EXERCISE OBJECTIVE: The answer is the full set of records, given again exactly and without images.

DATA IN THIS EXERCISE:

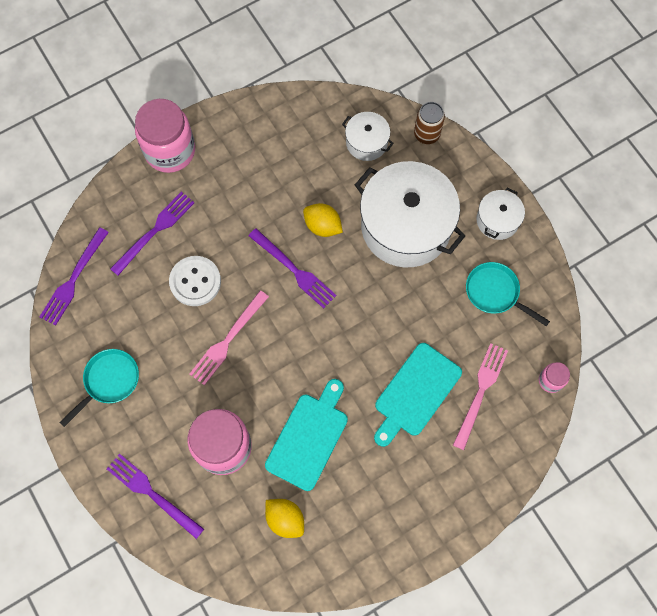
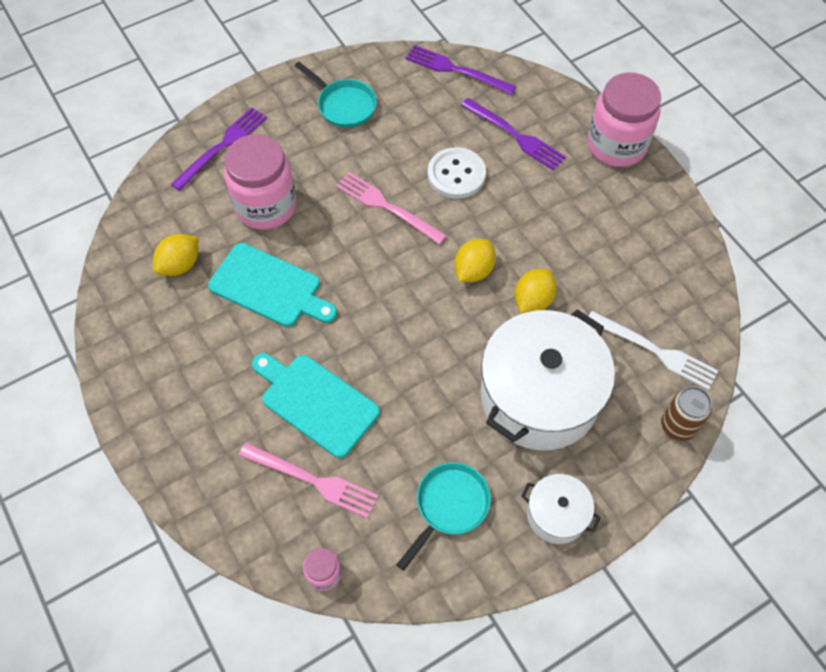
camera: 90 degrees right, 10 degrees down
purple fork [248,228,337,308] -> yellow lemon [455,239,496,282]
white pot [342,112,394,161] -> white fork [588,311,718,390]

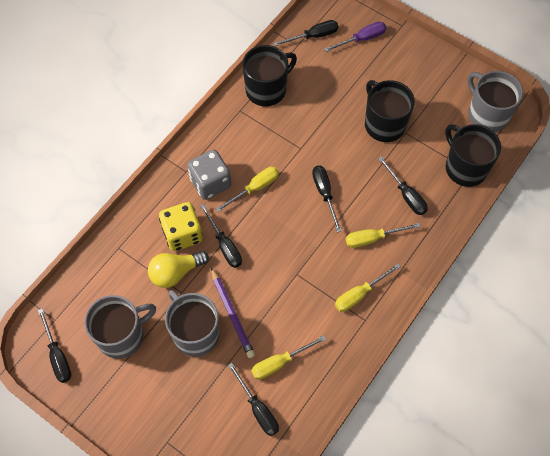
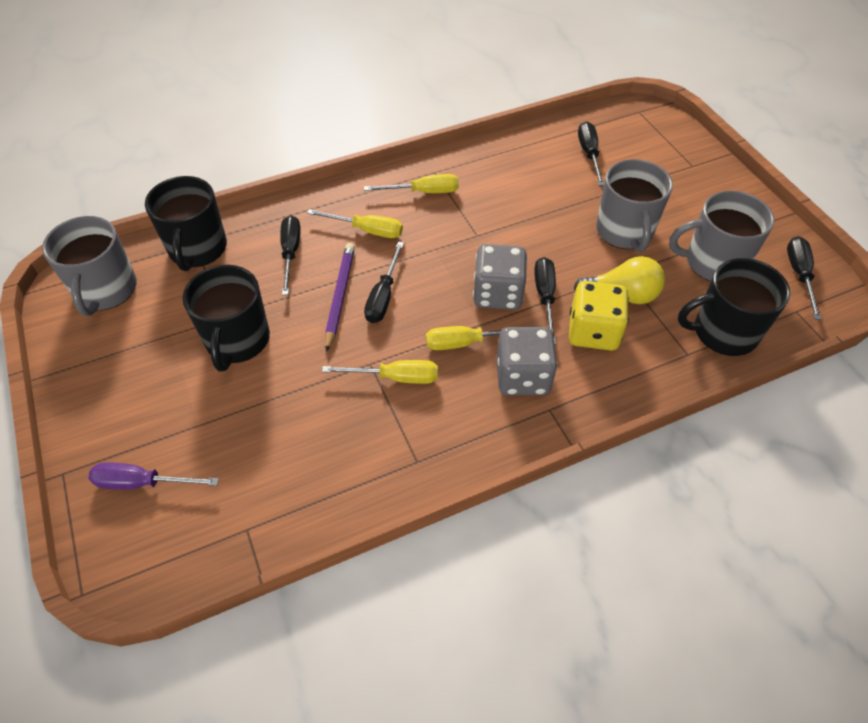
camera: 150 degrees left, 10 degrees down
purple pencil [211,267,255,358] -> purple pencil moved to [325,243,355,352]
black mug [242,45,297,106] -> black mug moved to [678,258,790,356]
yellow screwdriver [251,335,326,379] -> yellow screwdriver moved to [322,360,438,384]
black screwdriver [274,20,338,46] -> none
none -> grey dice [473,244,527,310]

WORKED SOLUTION:
camera: 90 degrees right, 10 degrees down
purple fork [248,228,337,308] -> yellow lemon [455,239,496,282]
white pot [342,112,394,161] -> white fork [588,311,718,390]

camera: 150 degrees left, 10 degrees down
purple pencil [211,267,255,358] -> purple pencil moved to [325,243,355,352]
black mug [242,45,297,106] -> black mug moved to [678,258,790,356]
yellow screwdriver [251,335,326,379] -> yellow screwdriver moved to [322,360,438,384]
black screwdriver [274,20,338,46] -> none
none -> grey dice [473,244,527,310]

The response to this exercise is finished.